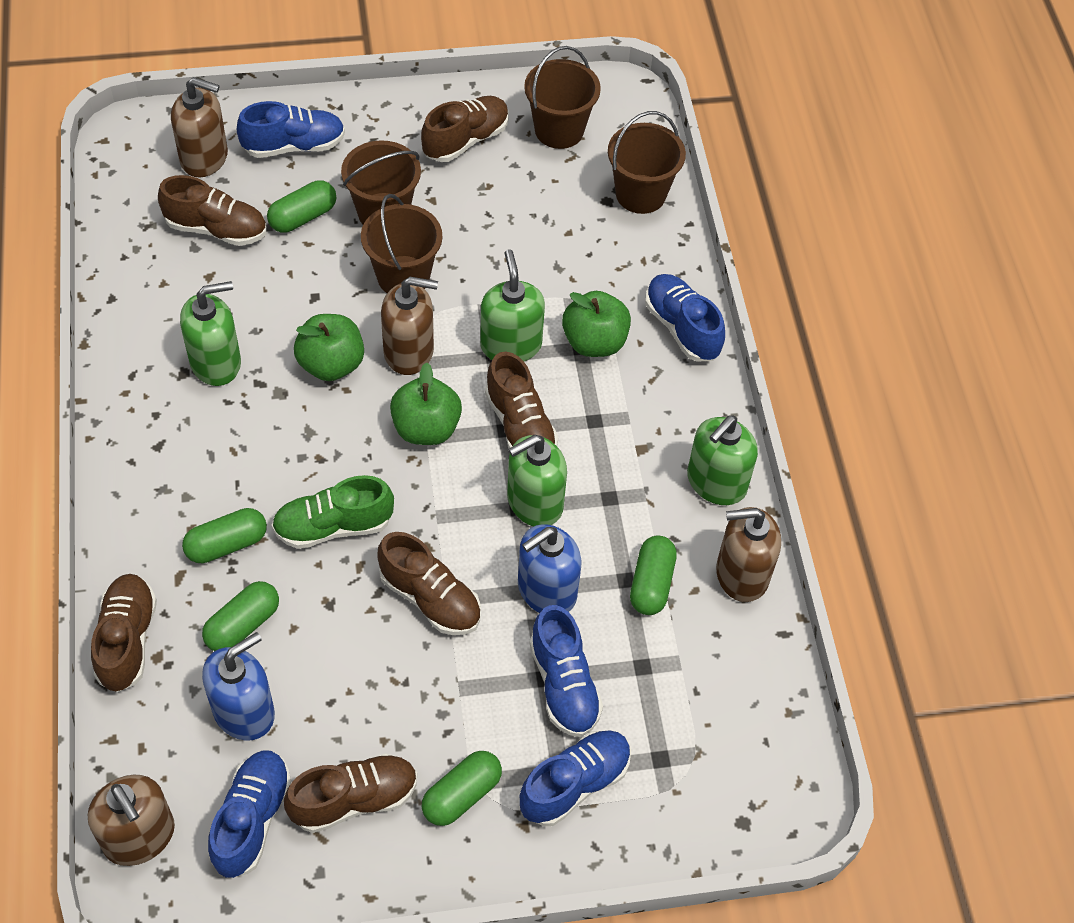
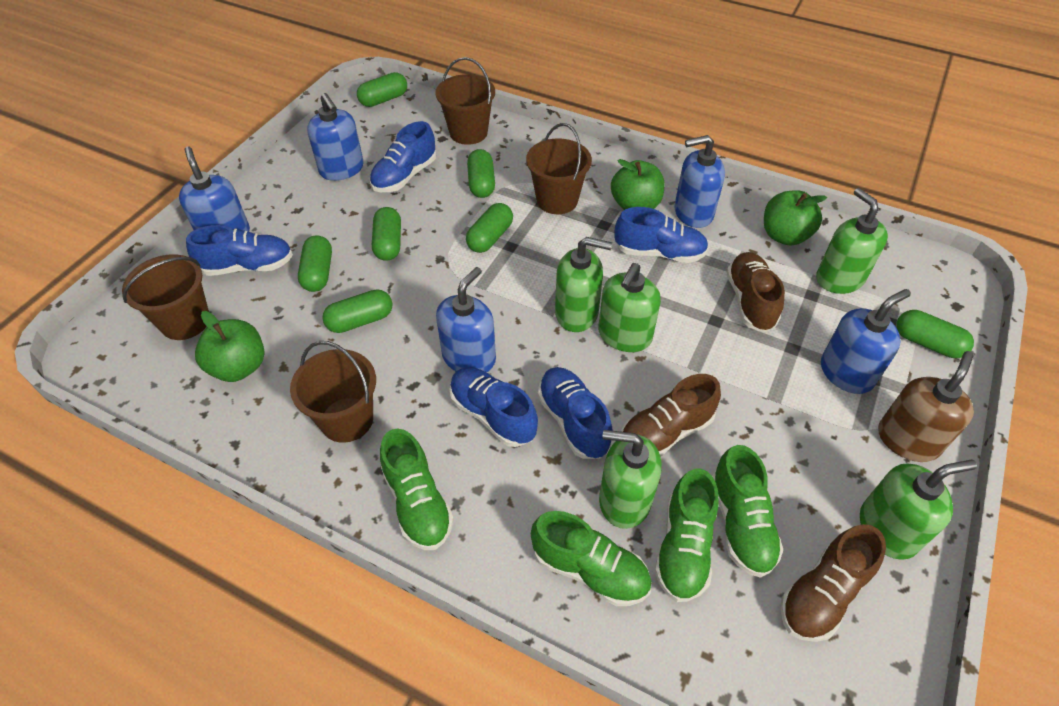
blue soap dispenser: 2 -> 5
brown shoe: 6 -> 3
brown soap dispenser: 4 -> 1
green capsule: 5 -> 7
green shoe: 1 -> 4
green soap dispenser: 4 -> 5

Exercise description => Give only how many lines above hold "dispenser".

Answer below => 3